#### [Data provided]
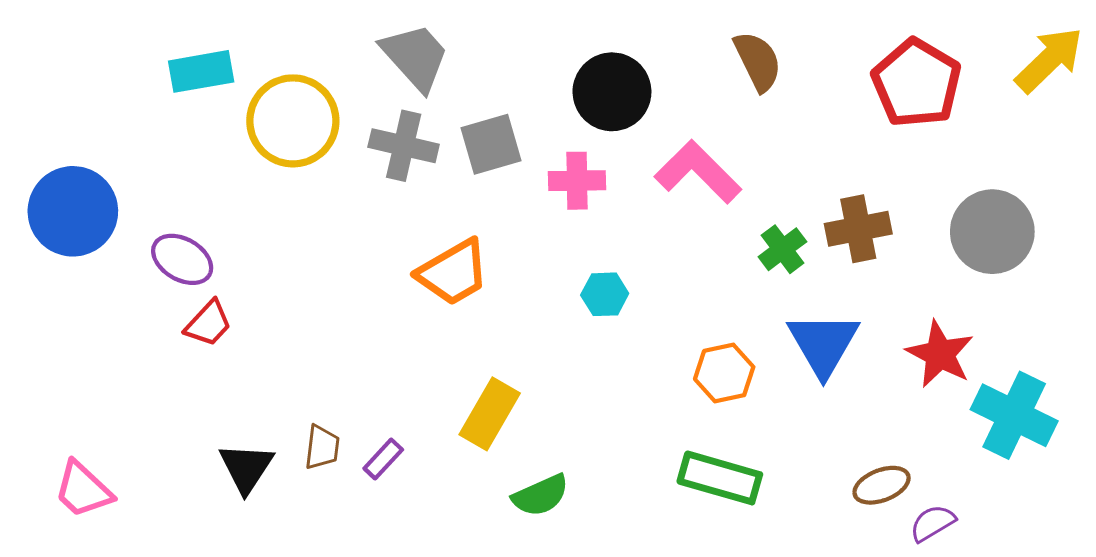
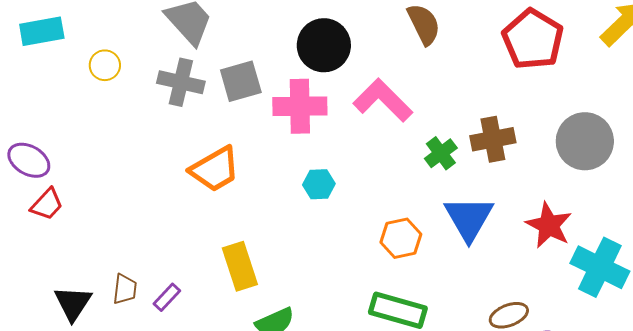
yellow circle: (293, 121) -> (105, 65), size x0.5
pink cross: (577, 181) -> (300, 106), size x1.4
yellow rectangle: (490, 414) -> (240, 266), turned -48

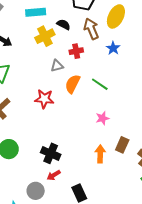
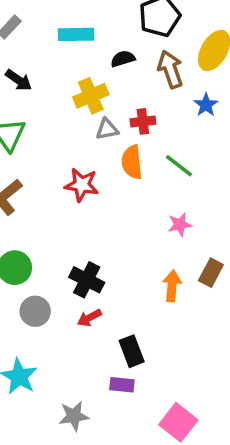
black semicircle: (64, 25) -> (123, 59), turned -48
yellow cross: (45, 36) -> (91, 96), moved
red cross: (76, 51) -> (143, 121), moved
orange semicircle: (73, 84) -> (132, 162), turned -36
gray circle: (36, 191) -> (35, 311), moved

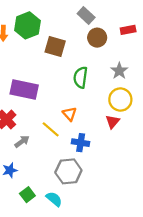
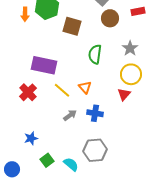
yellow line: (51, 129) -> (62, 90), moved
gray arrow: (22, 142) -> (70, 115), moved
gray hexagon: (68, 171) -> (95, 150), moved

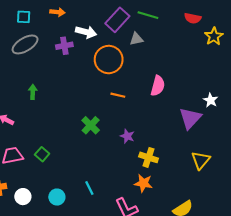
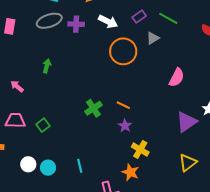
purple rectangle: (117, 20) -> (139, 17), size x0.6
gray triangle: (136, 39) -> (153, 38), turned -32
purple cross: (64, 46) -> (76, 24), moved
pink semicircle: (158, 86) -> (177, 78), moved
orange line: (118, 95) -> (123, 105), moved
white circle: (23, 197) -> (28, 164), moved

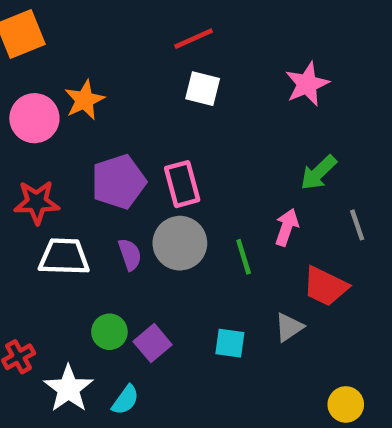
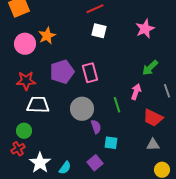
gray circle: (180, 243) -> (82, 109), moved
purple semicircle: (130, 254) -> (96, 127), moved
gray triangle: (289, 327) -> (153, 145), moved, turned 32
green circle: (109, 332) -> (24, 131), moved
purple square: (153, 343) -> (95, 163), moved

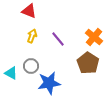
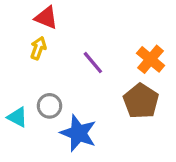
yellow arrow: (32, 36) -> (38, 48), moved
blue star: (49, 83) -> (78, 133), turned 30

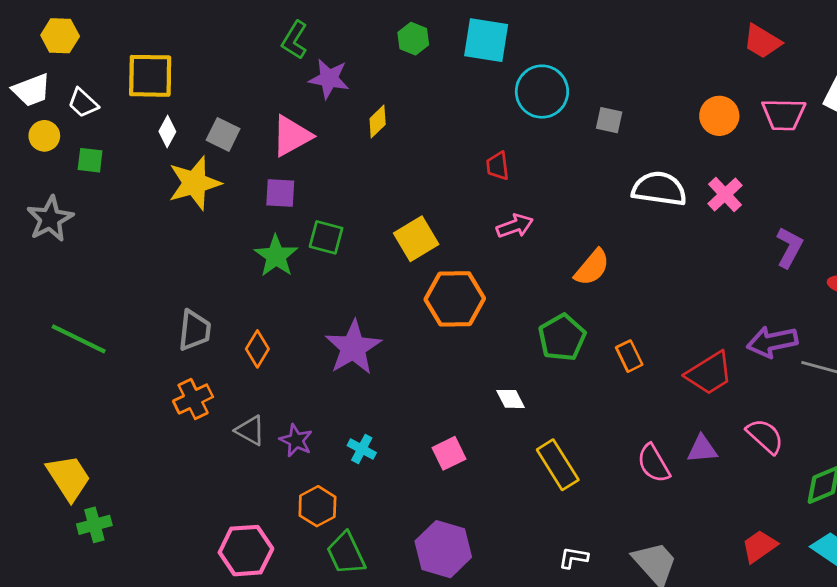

---

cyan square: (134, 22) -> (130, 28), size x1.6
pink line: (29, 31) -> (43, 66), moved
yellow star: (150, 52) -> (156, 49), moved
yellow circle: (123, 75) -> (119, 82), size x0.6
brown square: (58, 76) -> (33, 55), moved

#### [Exercise directions]
Which lines of the data contain the string "triangle"? Copy each of them.

#### [Exercise output]
gray triangle: (136, 39) -> (153, 38), turned -32
gray triangle: (289, 327) -> (153, 145), moved, turned 32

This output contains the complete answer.